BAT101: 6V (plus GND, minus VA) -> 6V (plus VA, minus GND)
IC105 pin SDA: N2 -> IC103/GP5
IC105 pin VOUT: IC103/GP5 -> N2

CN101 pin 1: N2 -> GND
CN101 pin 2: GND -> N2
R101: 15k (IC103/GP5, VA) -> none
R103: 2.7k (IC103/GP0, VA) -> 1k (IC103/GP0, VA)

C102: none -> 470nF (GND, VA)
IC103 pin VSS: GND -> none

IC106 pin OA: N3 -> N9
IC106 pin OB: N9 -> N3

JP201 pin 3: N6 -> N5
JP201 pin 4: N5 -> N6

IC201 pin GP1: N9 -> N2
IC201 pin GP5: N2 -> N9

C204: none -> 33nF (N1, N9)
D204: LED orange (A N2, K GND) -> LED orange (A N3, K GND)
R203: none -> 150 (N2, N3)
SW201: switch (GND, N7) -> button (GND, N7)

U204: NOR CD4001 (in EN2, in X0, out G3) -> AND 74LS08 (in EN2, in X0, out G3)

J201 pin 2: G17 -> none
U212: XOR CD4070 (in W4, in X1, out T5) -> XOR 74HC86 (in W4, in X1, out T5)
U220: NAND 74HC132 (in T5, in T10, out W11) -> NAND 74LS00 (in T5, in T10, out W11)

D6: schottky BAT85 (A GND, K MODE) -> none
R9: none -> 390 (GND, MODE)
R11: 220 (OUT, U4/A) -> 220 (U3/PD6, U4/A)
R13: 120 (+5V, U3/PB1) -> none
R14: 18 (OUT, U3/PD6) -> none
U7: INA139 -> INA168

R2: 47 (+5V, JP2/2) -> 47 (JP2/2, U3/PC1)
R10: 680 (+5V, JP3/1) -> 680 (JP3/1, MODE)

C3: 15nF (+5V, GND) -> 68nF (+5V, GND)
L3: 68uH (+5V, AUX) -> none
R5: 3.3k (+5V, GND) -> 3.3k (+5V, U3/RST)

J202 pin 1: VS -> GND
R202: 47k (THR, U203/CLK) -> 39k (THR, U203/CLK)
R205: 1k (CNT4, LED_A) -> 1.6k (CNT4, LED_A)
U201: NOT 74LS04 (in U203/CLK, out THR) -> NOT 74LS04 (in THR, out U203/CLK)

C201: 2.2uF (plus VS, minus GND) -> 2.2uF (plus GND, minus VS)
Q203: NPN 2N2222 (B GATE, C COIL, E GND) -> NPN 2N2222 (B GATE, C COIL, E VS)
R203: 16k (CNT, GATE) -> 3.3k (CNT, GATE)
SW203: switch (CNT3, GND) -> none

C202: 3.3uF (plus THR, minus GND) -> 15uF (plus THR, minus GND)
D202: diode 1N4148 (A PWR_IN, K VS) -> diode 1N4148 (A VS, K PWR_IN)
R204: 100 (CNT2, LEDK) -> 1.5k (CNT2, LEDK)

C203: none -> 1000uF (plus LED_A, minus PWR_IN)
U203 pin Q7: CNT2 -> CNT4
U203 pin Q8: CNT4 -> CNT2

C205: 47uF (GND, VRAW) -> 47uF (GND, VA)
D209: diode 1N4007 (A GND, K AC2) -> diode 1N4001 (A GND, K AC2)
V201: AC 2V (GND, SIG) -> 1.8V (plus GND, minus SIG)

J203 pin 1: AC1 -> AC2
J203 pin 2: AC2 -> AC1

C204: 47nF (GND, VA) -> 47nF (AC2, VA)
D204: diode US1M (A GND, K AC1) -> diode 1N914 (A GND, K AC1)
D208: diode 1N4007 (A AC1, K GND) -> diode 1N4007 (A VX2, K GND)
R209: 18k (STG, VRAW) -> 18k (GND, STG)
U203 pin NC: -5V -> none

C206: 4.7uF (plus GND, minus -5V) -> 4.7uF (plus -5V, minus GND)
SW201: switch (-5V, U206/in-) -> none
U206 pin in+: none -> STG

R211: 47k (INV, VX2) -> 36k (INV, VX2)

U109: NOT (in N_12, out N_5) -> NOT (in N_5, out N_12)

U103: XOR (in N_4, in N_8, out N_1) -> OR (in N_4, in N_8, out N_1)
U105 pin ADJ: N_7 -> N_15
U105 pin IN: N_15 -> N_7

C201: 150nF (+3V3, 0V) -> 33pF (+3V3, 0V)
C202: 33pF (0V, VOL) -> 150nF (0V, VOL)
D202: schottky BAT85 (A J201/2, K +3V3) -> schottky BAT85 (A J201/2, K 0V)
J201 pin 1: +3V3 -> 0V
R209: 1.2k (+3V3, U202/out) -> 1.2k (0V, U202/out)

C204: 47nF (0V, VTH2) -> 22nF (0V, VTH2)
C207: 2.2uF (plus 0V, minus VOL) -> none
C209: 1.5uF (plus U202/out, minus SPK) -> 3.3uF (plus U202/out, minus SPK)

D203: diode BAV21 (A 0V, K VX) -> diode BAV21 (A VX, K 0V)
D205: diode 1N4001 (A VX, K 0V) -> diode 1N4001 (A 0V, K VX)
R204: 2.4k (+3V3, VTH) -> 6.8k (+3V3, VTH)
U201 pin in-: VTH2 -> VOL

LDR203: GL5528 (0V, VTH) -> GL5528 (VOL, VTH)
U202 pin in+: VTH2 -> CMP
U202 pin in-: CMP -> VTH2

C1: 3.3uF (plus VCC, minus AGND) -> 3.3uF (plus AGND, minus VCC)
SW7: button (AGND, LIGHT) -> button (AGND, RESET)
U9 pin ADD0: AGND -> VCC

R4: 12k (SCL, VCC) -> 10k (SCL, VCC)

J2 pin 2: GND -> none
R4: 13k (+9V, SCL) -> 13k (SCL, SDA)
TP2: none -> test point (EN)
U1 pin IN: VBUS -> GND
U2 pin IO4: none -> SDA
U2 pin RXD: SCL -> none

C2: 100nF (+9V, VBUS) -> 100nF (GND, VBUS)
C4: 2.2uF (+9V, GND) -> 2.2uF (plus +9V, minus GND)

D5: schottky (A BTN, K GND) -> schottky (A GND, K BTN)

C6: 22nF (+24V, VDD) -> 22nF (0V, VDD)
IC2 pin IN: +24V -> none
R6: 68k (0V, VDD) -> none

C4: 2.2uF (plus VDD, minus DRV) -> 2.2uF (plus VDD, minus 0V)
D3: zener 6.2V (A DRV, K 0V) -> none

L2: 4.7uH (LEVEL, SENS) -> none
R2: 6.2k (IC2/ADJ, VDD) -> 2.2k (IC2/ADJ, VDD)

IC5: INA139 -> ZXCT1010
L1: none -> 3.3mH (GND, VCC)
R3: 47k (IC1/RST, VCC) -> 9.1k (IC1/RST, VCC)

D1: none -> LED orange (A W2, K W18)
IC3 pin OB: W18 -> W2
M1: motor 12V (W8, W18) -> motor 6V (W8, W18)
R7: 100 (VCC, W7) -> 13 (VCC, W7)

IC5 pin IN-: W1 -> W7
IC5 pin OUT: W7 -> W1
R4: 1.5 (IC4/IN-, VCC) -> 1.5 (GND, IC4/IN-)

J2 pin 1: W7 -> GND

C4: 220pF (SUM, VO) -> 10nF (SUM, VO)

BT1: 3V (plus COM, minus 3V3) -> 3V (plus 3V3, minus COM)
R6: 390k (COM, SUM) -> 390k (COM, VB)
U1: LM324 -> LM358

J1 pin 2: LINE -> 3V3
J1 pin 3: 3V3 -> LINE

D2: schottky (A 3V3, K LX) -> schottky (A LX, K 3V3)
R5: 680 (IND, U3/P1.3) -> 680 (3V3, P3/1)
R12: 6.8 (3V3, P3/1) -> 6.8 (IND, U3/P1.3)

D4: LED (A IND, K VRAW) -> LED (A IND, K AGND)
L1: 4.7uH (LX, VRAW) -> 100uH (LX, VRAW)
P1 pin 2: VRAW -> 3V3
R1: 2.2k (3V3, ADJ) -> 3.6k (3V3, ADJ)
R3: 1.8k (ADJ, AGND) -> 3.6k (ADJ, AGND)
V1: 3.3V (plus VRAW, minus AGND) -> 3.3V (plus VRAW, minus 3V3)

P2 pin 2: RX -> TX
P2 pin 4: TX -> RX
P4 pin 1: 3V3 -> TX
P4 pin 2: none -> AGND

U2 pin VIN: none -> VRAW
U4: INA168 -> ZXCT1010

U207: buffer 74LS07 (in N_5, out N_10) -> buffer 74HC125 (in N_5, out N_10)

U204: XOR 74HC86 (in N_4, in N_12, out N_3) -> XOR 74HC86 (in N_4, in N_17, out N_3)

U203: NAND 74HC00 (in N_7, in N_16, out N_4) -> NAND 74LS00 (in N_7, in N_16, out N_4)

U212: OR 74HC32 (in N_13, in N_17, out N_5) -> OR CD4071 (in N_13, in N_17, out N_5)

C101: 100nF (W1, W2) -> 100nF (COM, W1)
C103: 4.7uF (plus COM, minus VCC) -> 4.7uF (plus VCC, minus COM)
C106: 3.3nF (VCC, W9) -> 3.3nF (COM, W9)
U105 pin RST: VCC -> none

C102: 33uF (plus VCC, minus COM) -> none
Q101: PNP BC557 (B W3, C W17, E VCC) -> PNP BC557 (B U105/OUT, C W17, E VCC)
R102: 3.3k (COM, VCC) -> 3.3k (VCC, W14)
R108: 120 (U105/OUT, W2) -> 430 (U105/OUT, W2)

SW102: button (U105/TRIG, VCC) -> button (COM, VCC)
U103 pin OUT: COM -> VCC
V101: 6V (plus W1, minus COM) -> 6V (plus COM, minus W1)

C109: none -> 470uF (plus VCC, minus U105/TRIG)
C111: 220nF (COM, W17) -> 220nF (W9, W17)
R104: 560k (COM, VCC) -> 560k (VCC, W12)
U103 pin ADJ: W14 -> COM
※ ※ ※
Search the records above for the string "button" and copy each line that holds it.

▶ **Your solution**:
SW201: switch (GND, N7) -> button (GND, N7)
SW7: button (AGND, LIGHT) -> button (AGND, RESET)
SW102: button (U105/TRIG, VCC) -> button (COM, VCC)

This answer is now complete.